[Supplied entries]:
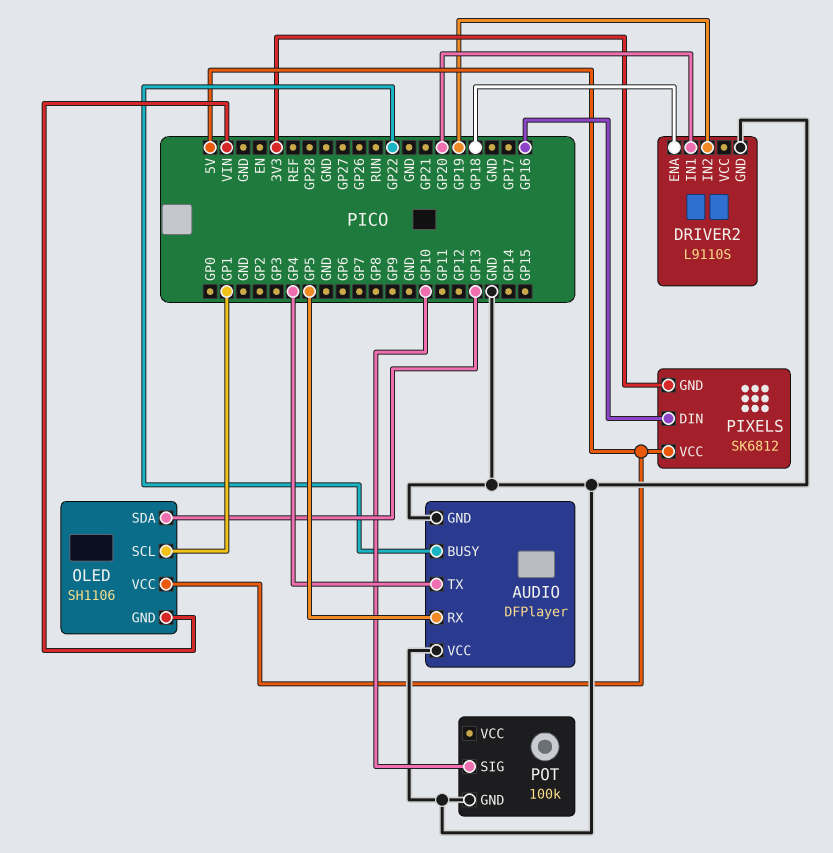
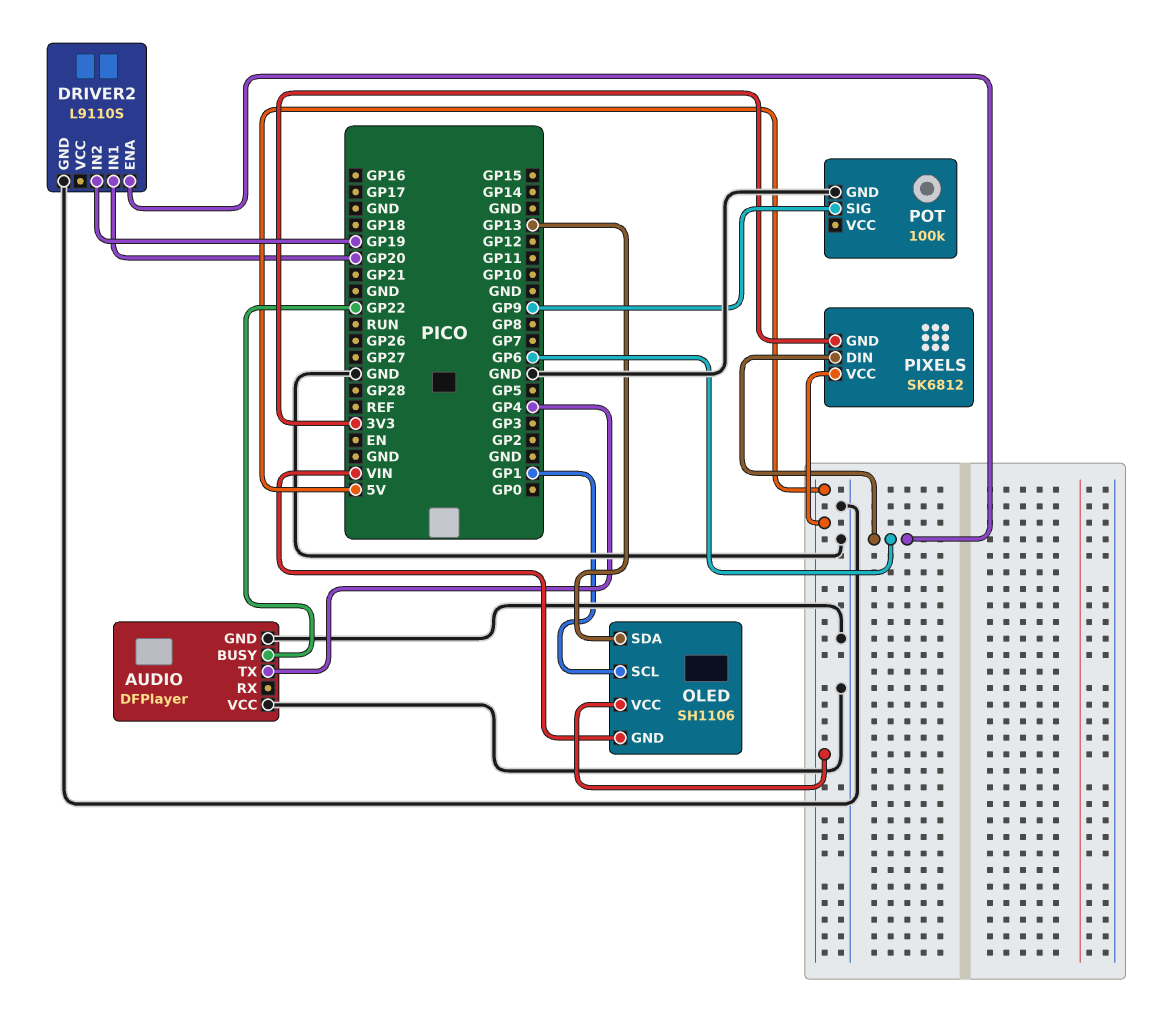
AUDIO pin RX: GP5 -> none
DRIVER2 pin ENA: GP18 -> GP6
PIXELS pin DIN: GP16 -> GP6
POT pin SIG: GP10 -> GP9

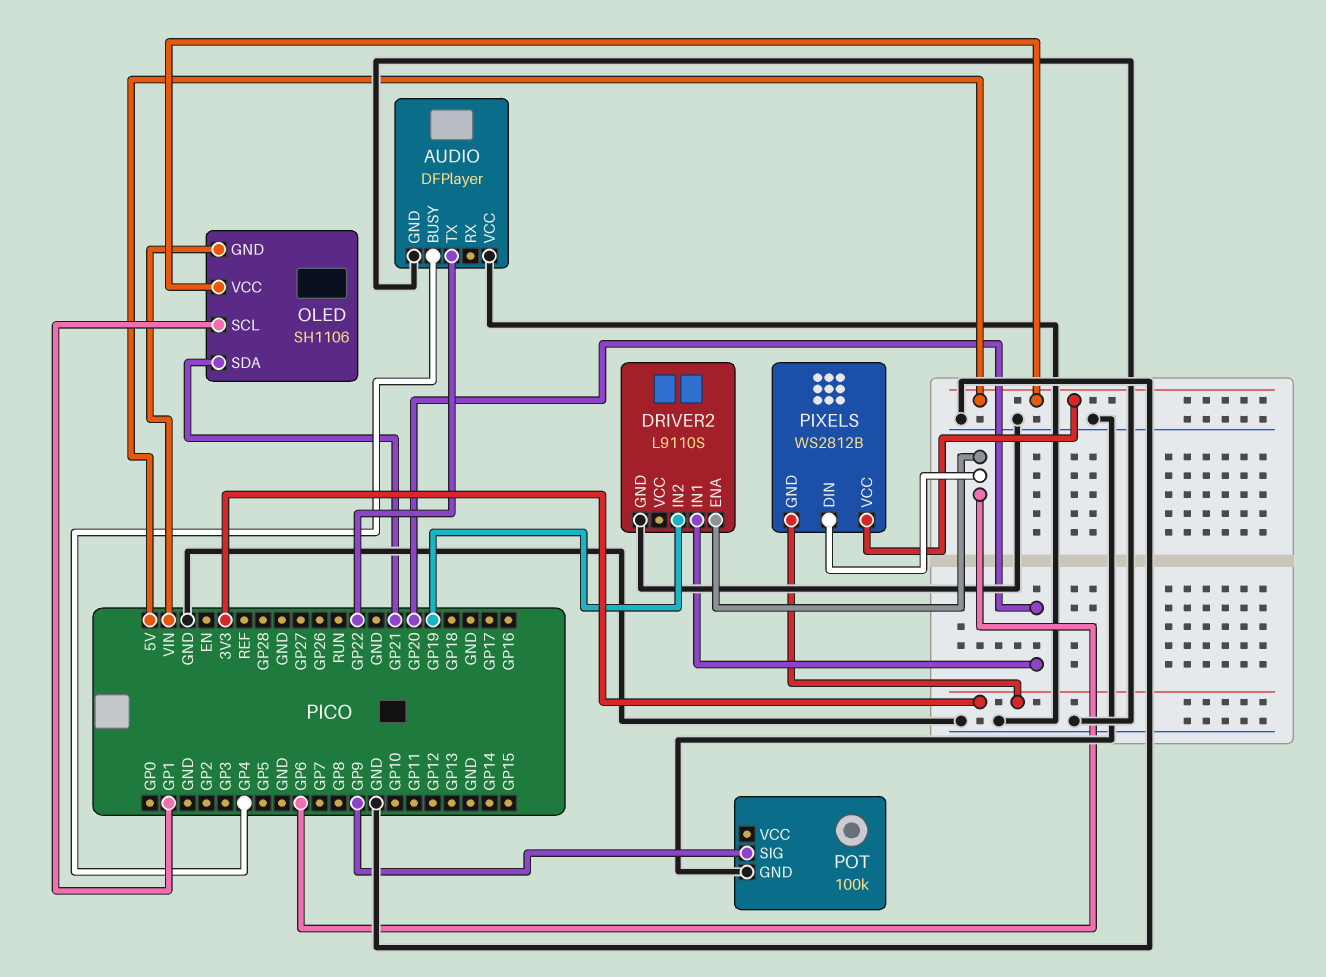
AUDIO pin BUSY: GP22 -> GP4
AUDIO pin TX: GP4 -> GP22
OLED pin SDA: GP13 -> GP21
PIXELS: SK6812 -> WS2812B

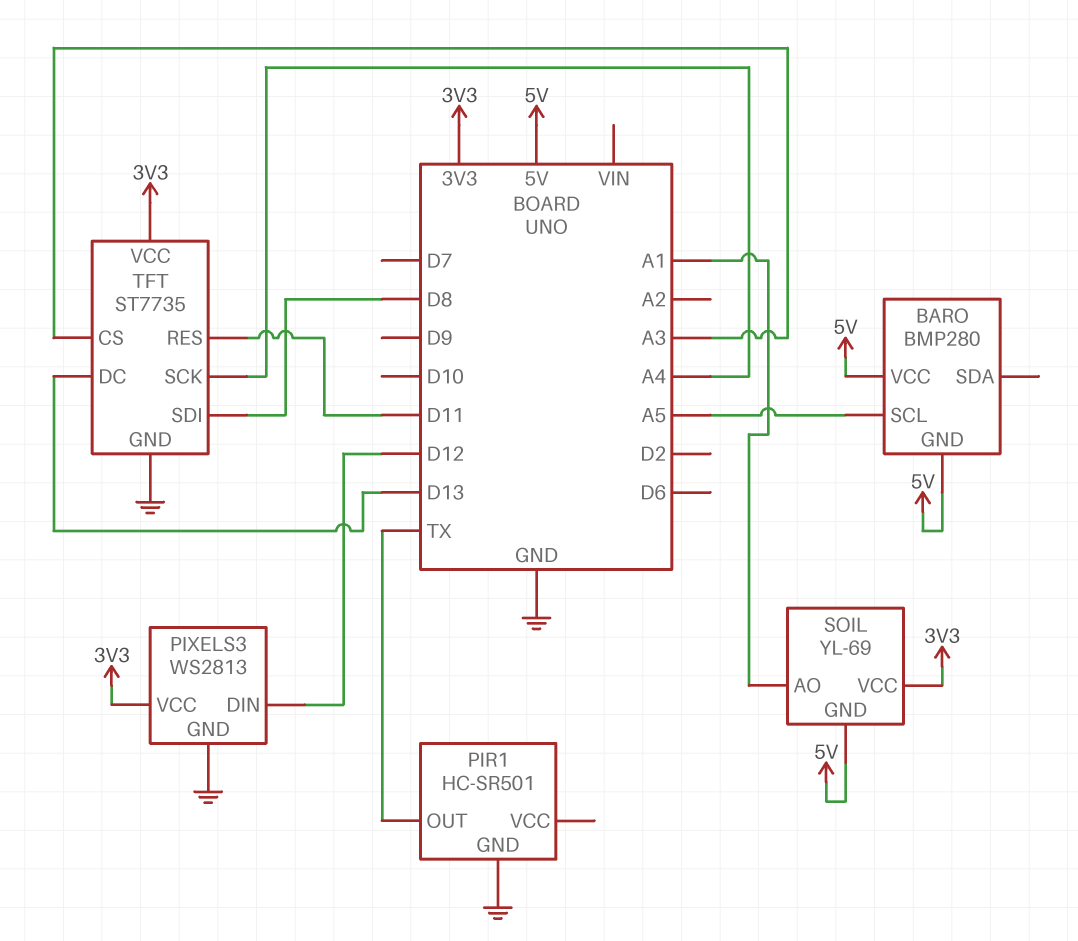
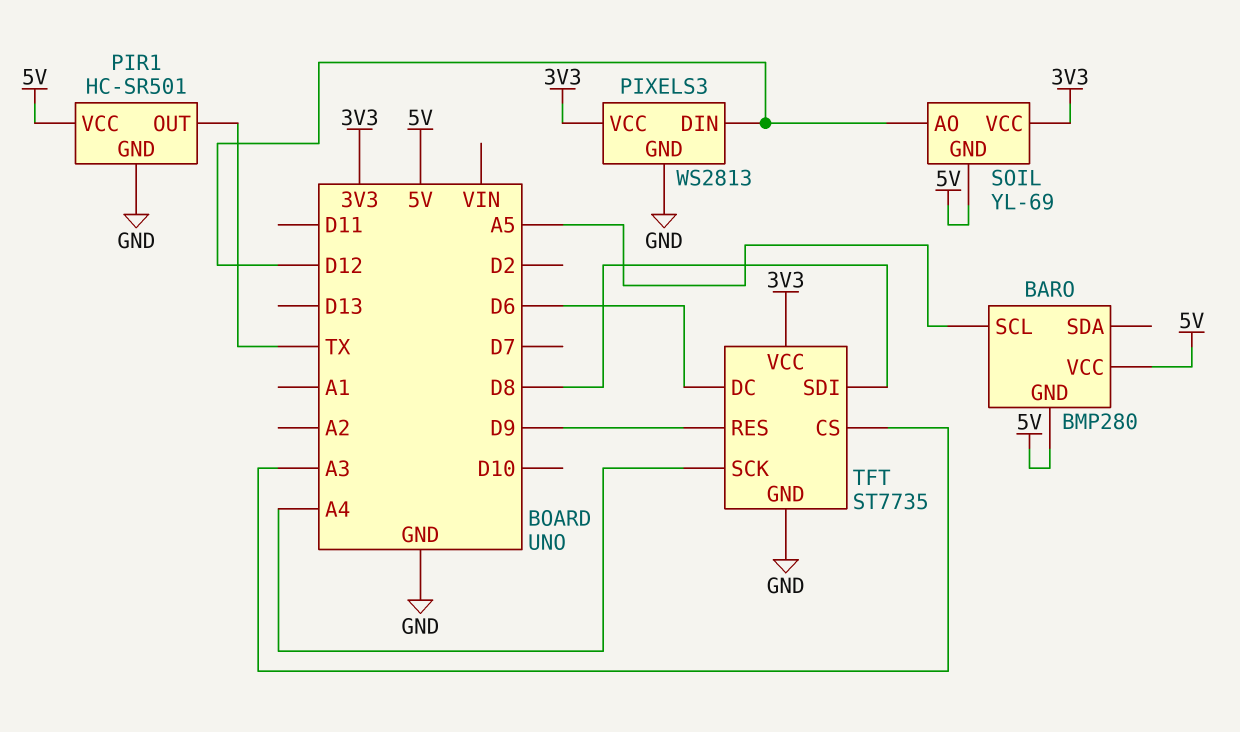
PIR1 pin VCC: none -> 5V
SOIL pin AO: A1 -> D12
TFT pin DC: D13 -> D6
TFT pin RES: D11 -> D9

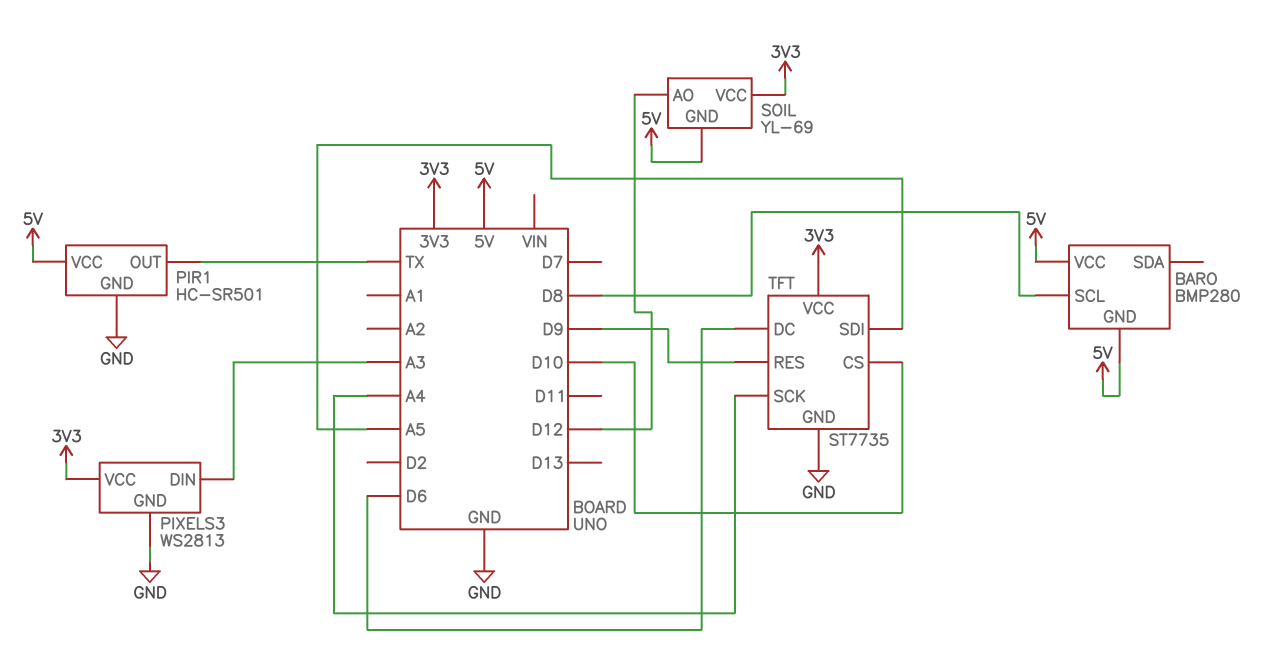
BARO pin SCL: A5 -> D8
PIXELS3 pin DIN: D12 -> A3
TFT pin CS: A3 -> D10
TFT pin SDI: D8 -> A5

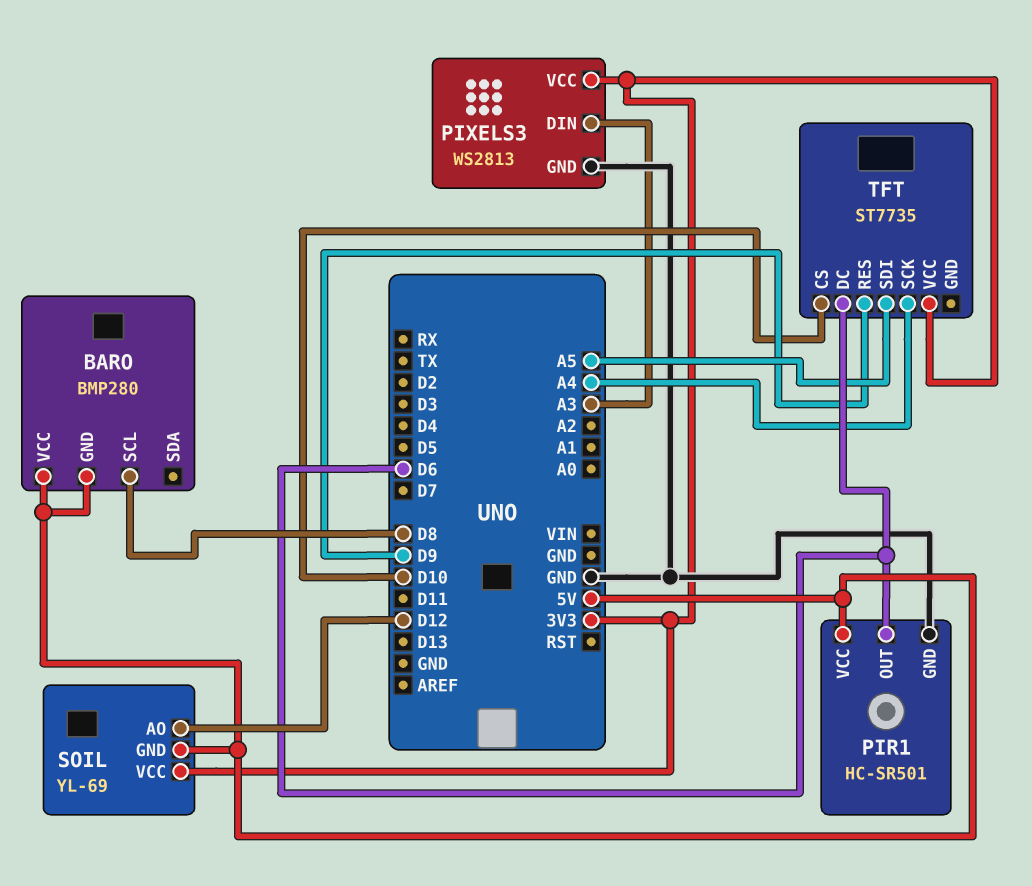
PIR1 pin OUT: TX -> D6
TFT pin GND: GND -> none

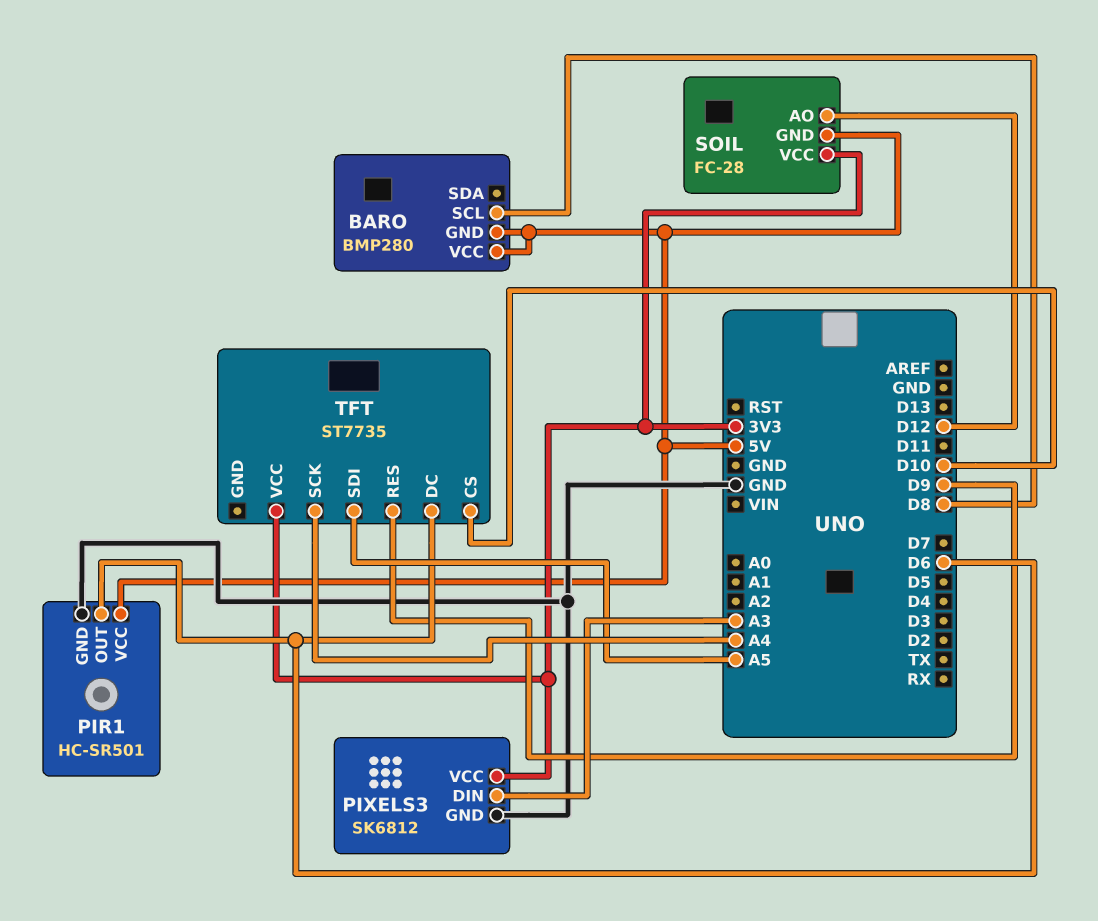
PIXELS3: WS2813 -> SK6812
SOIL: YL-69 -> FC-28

[What the task requires]: Within the listing, how many lines hold the string "none"? Answer with the number alone.

[Exercise response]: 3